> Problem:
Restate the listing word for word; omit the images.

> Data extract:
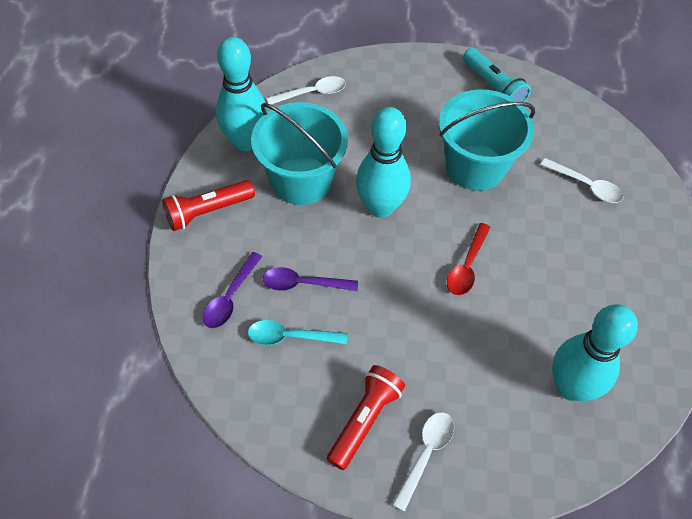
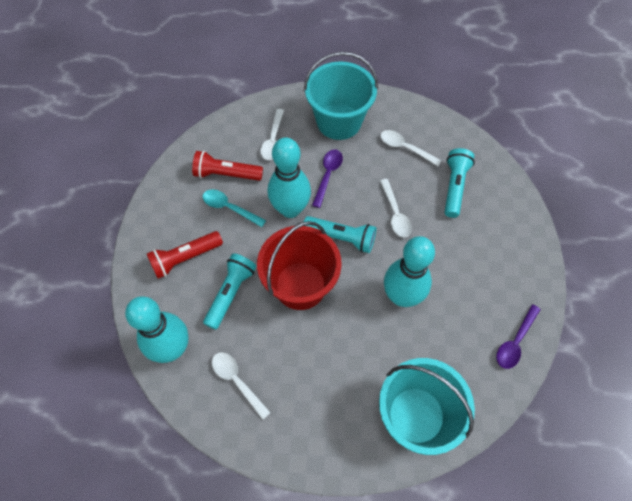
red bucket: 0 -> 1
red spoon: 1 -> 0
turquoise flashlight: 1 -> 3
white spoon: 3 -> 4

> Answer box:
red bucket: 0 -> 1
red spoon: 1 -> 0
turquoise flashlight: 1 -> 3
white spoon: 3 -> 4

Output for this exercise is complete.